**Task objective:**
All of the data, from the first line to the last, should be reproduced without alteration.

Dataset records

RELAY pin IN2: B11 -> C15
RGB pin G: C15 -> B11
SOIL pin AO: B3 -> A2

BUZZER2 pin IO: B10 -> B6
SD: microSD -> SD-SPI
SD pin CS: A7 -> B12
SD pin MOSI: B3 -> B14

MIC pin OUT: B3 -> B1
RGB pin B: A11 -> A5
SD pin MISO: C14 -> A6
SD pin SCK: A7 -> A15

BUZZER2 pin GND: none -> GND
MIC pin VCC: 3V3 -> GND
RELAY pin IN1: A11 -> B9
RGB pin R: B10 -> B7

**Finished task:**
RELAY pin IN2: B11 -> C15
RGB pin G: C15 -> B11
SOIL pin AO: B3 -> A2

BUZZER2 pin IO: B10 -> B6
SD: microSD -> SD-SPI
SD pin CS: A7 -> B12
SD pin MOSI: B3 -> B14

MIC pin OUT: B3 -> B1
RGB pin B: A11 -> A5
SD pin MISO: C14 -> A6
SD pin SCK: A7 -> A15

BUZZER2 pin GND: none -> GND
MIC pin VCC: 3V3 -> GND
RELAY pin IN1: A11 -> B9
RGB pin R: B10 -> B7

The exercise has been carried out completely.